- [YOUR OBJECTIVE]
Which lines in the rows below contain the string "acciaccatura" with its case matching? Select each of those lines and copy it out.

-- START RECORDS FOR PROCESSING --

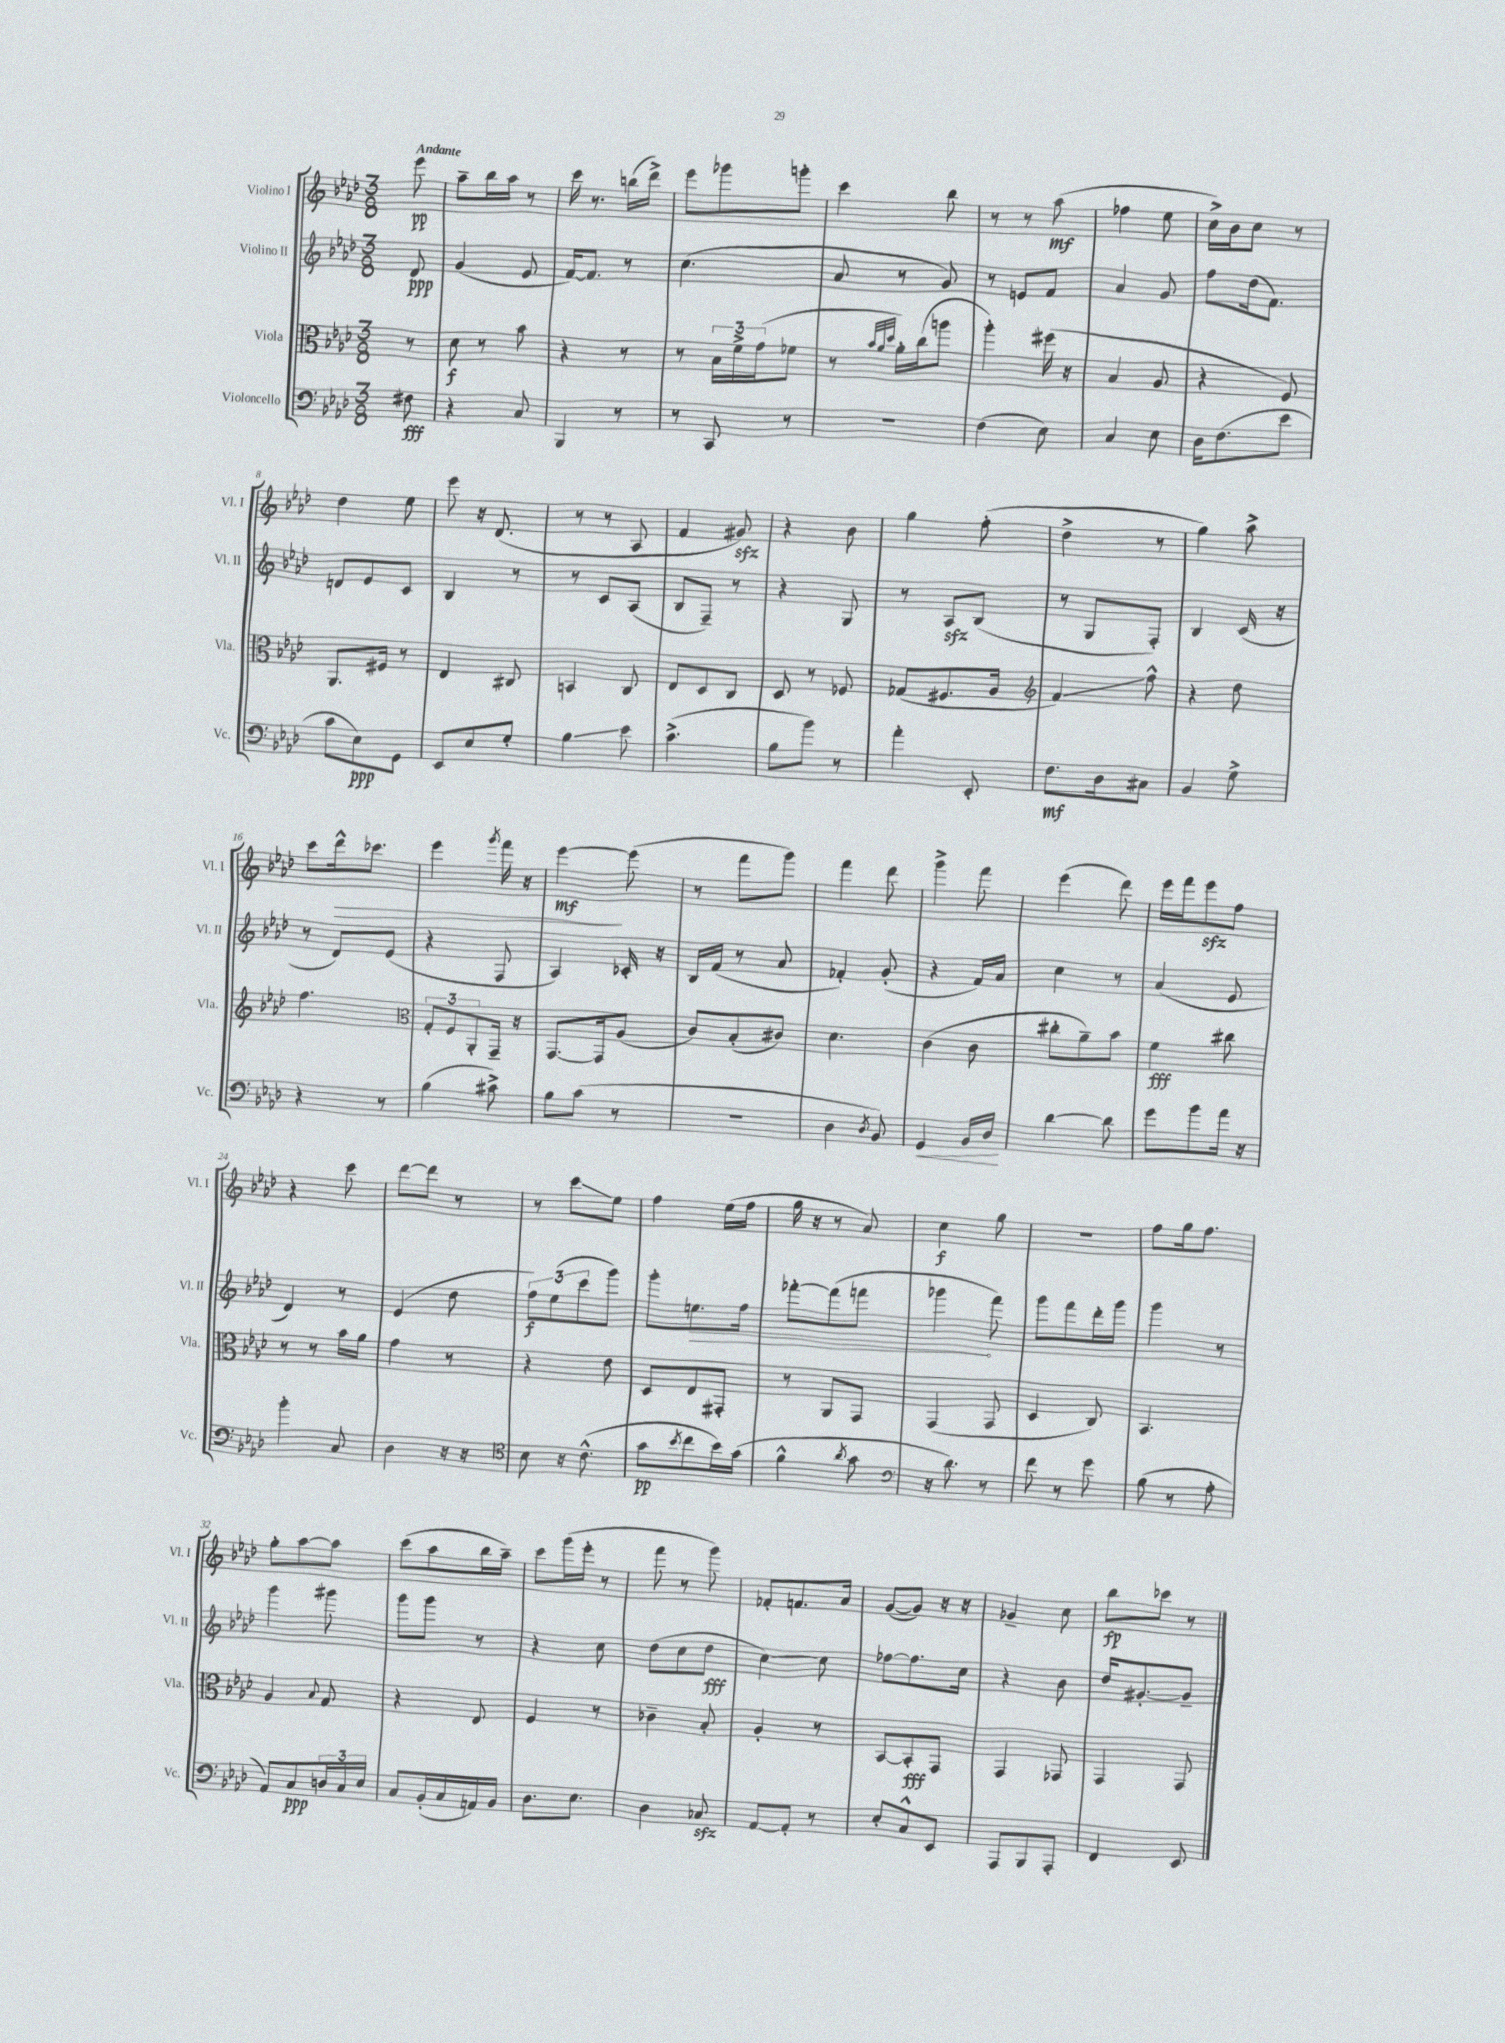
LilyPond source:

<<
\new StaffGroup <<
\new Staff = "s0" \with { instrumentName = "Violino I" shortInstrumentName = "Vl. I" } {
    \clef treble \key aes \major \numericTimeSignature \time 3/8 \partial 8 \tempo "Andante"
    ees'''8\pp |
    aes''8-- bes''16 aes''16 r8 |
    c'''16 r8. b''16( des'''16->) |
    ees'''8 ges'''8 g'''8-. |
    c'''4 bes''8 |
    r8 r8 aes''8\mf( |
    fes''4 ees''8 |
    c''16->) bes'16 c''8 r8 |
    des''4 ees''8 |
    ees'''8 r16 des'8.( |
    r8 r8 aes8 |
    f'4 gis'8\sfz) |
    r4 bes'8 |
    g''4 f''8-.( |
    des''4-> r8 |
    g''4) aes''8-> |
    c'''8 des'''16-^\> ces'''8. |
    ees'''4 \acciaccatura { g'''8 } f'''16 r16 |
    ees'''4~\mf\! ees'''8( |
    r8 f'''8 g'''8) |
    f'''4 des'''8 |
    g'''4-> f'''8 |
    ees'''4( des'''8) |
    ees'''16 f'''16 ees'''8\sfz f''8 |
    r4 c'''8 |
    des'''8~ des'''8 r8 |
    r8 c'''8\glissando ees''8 |
    f''4 ees''16( f''16 |
    g''16 r16 r8 aes'8) |
    c''4\f g''8 |
    R4. |
    f''8 g''16 f''8. |
    g''8-. aes''8~ aes''8 |
    c'''8( aes''8 bes''16 aes''16--) |
    c'''8 g'''16( ees'''16-. r8 |
    f'''8 r8 g'''8) |
    fes'8-. f'8. aes'16 |
    g'8~( g'8) r16 r16 |
    ges'4-- c''8 |
    bes''8\fp ces'''8 r8 \bar "|." |
}
\new Staff = "s1" \with { instrumentName = "Violino II" shortInstrumentName = "Vl. II" } {
    \clef treble \key aes \major \numericTimeSignature \time 3/8 \partial 8
    des'8\ppp |
    g'4( ees'8 |
    f'16~) f'8. r8 |
    c''4.( |
    aes'8 r8 g'8) |
    r8 e'8 f'8 |
    aes'4 g'8 |
    f''8 des''16( f'8.) |
    d'8 ees'8 c'8 |
    bes4 r8 |
    r8 c'8 aes8( |
    bes8 f8--) r8 |
    r4 g8 |
    r8 aes8\sfz bes8( |
    r8 g8 f8-.) |
    bes4 c'16( r16 |
    r8 des'8) ees'8( |
    r4 f8 |
    aes4) ces'16-. r16 |
    bes16 f'16( r8 aes'8 |
    fes'4-.) g'8-.( |
    r4 f'16) aes'16 |
    c''4 r8 |
    aes'4( ees'8 |
    des'4) r8 |
    ees'4( des''8 |
    \tuplet 3/2 { f''8\f) ees''8( c'''8 } g'''8) |
    g'''8-. \once \override Hairpin.circled-tip = ##t e''8.\> f''16 |
    fes'''8~-. fes'''8( f'''8 |
    ges'''4\! f'''8) |
    g'''8 f'''8 des'''16-. g'''16 |
    g'''4 r8 |
    g'''4 gis'''8 |
    g'''8 g'''8 r8 |
    r4 c''8 |
    des''8( c''8 des''8\fff |
    c''4~) c''8 |
    fes''8~ fes''8. c''16 |
    r4 bes'8 |
    des''16 gis'8.~-. gis'8-- \bar "|." |
}
\new Staff = "s2" \with { instrumentName = "Viola" shortInstrumentName = "Vla." } {
    \clef alto \key aes \major \numericTimeSignature \time 3/8 \partial 8
    r8 |
    des'8\f r8 bes'8 |
    r4 r8 |
    r8 \tuplet 3/2 { bes16 f'16-> g'16( } fes'8 |
    r8 \grace { bes'32 aes'32 des''32 } aes'16-.) c''16( a''8 |
    aes''4-.) fis''16( r16 |
    bes4 aes8 |
    r4 f8) |
    aes,8. fis16 r8 |
    ees4 cis8 |
    b,4 c8 |
    ees8 des8 c8 |
    des8 r8 fes8 |
    ges8( fis8. aes16 |
    \clef treble f'4\glissando) f''8-^ |
    r4 des''8 |
    f''4. |
    \clef alto \tuplet 3/2 { g8-. f8 aes,8-. } g,16-- r16 |
    g,8.~ g,16 aes8( |
    c'8) bes8-.( cis'8) |
    des'4. |
    c'4( c'8 |
    cis''8-. aes'8--) bes'8 |
    f'4\fff cis''8 |
    r8 r8 bes'16 aes'16 |
    g'4 r8 |
    r4 ees'8 |
    des8 ees8 gis,8-. |
    r8 aes,8 g,8 |
    g,4( g,8 |
    des4 c8) |
    bes,4. |
    aes4 \appoggiatura { bes8 } g8 |
    r4 ees8 |
    f4 r8 |
    ces'4-- bes8-. |
    aes4-. r8 |
    bes,8~ bes,8-.\fff g,8 |
    g,4 ges,8 |
    g,4 g,8 \bar "|." |
}
\new Staff = "s3" \with { instrumentName = "Violoncello" shortInstrumentName = "Vc." } {
    \clef bass \key aes \major \numericTimeSignature \time 3/8 \partial 8
    fis8\fff |
    r4 c8 |
    bes,,4 r8 |
    r8 c,8 r8 |
    R4. |
    f4( ees8) |
    c4 ees8 |
    des16 f8.( ees'8 |
    c'8 ees8\ppp) g,8 |
    ees,8 ees8 g8-. |
    bes4\glissando ees'8 |
    c'4.->( |
    bes8 bes'8) r8 |
    aes'4-. ees,8-. |
    f8.\mf des16 cis8 |
    bes,4 g8-> |
    r4 r8 |
    bes4( cis'8->) |
    bes8 c'8( r8 |
    R4. |
    des4 \acciaccatura { des8 } bes,8) |
    g,4\< bes,16 des16\! |
    des'4~ des'8 |
    g'8 bes'8 aes'16 r16 |
    bes'4-. c8 |
    des4 r16 r16 |
    \clef tenor bes8 r16 c'8.-^( |
    g'8\pp \acciaccatura { bes'8 } c''8 bes'16) g'16( |
    f'4-^ \acciaccatura { aes'8 } g'8 |
    \clef bass r16 des'8.) r8 |
    f'8 r8 g'8 |
    bes8( r8 aes8-. |
    aes,8) c8\ppp \tuplet 3/2 { d16 c16 ees16 } |
    c8 bes,16-.( c16 a,16) bes,16 |
    des8. ees8. |
    des4 ces8\sfz |
    aes,8~ aes,8-. r8 |
    ees8-. c8-^ ees,8 |
    aes,,8 bes,,8 aes,,8-. |
    f,4 ees,8 \bar "|." |
}
>>
>>
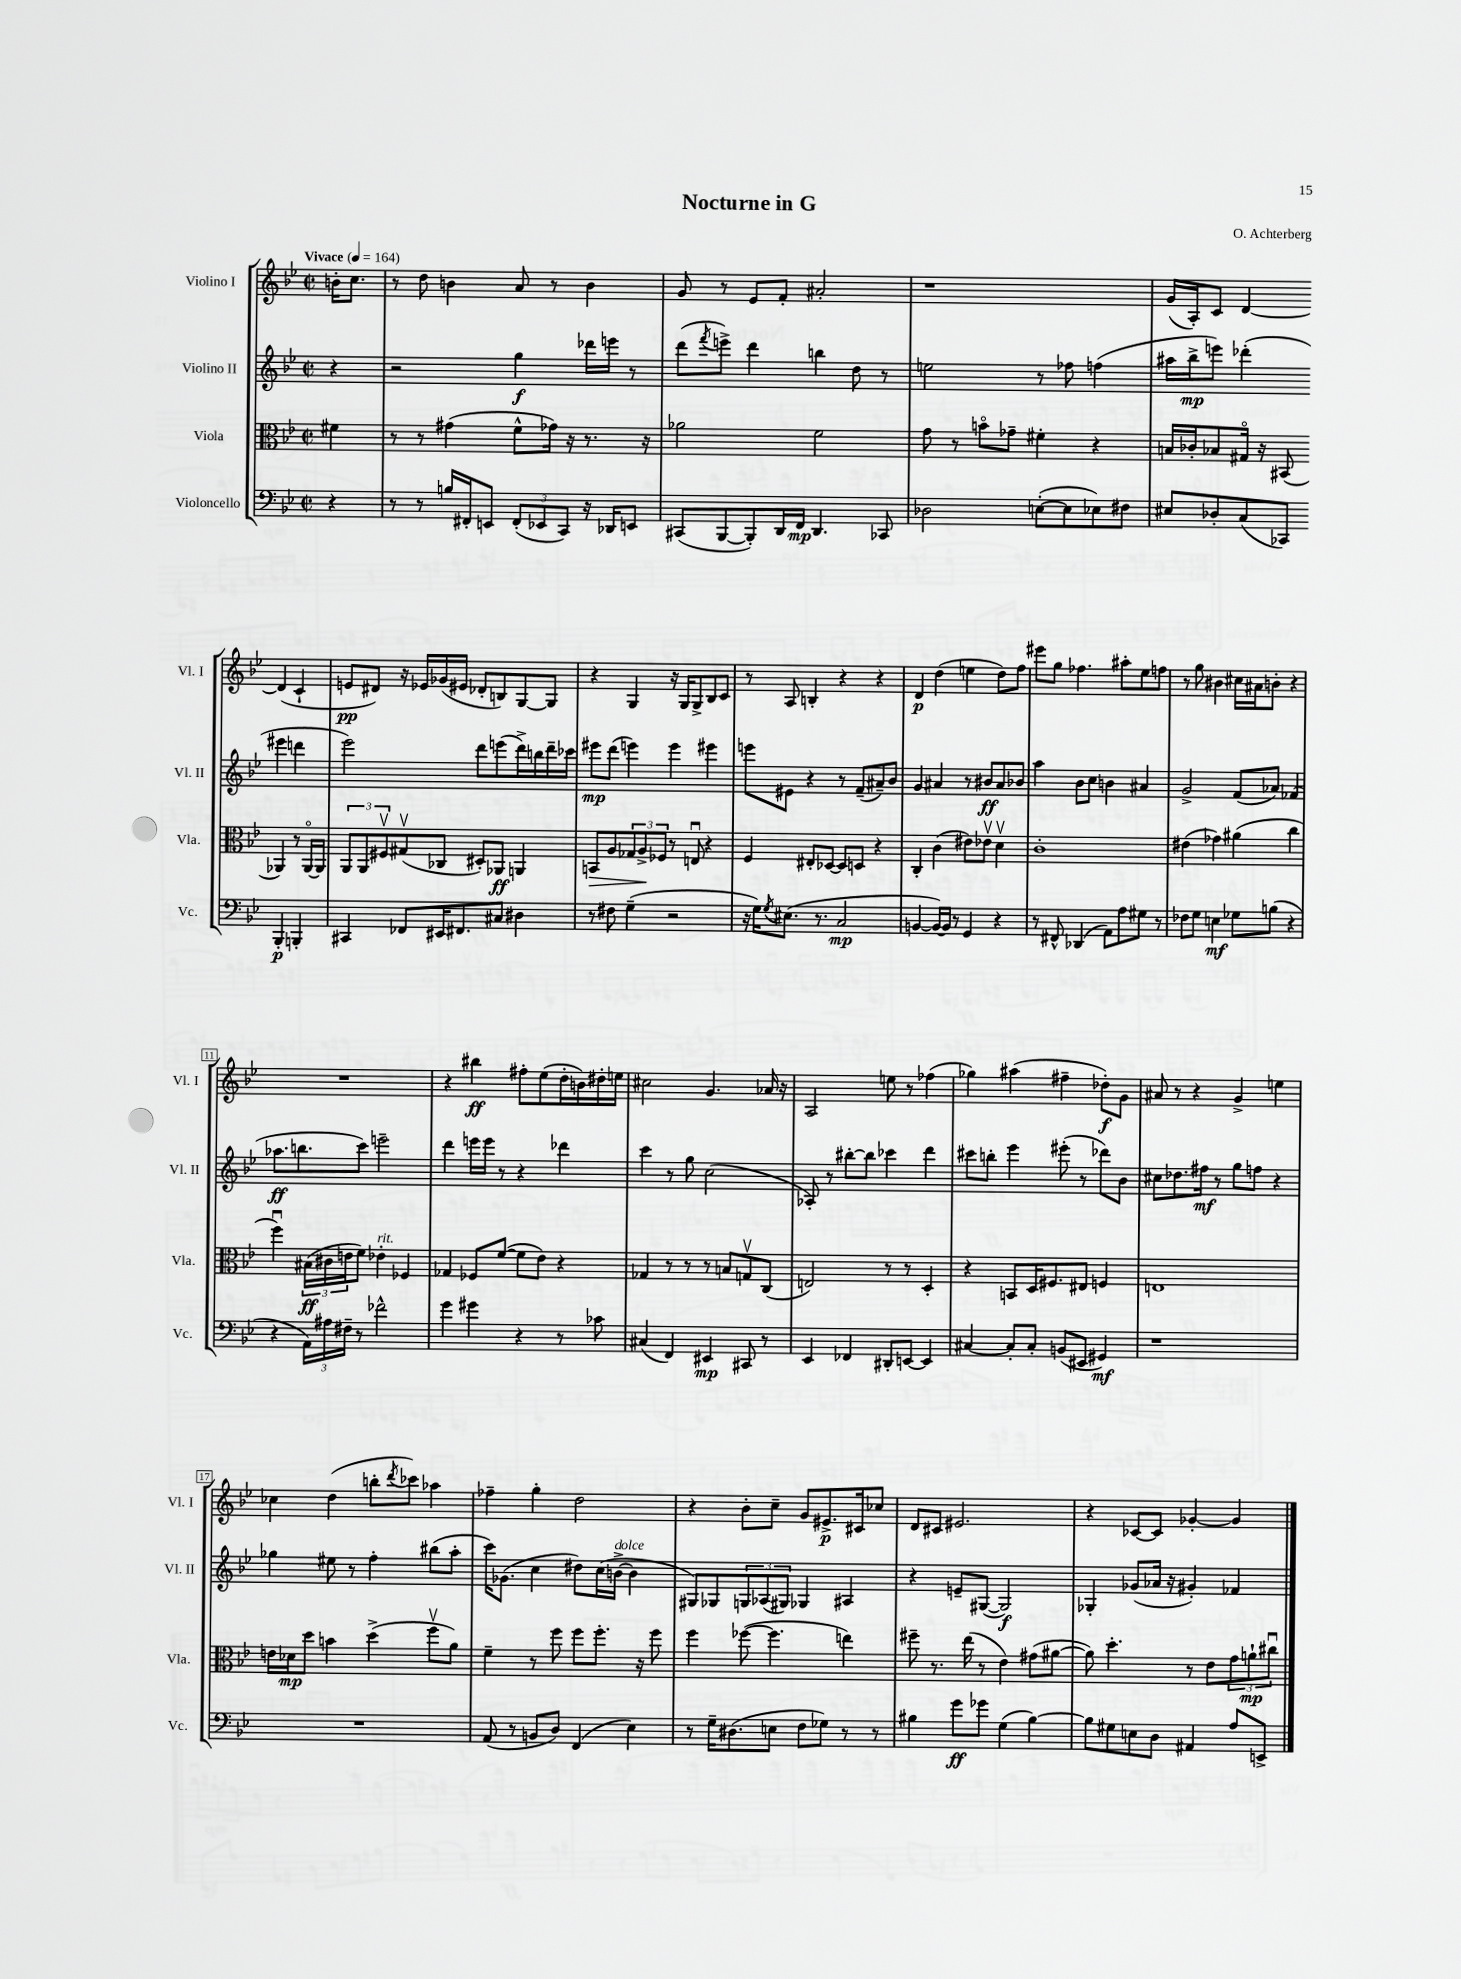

-- END RECORDS FOR PROCESSING --

- [THE RESPONSE]
    ees'''4 \acciaccatura { g'''8 } f'''16 r16 |
    des4 \acciaccatura { des8 } bes,8) |
    g'8\pp \acciaccatura { bes'8 } c''8 bes'16) g'16( |
    f'4-^ \acciaccatura { aes'8 } g'8 |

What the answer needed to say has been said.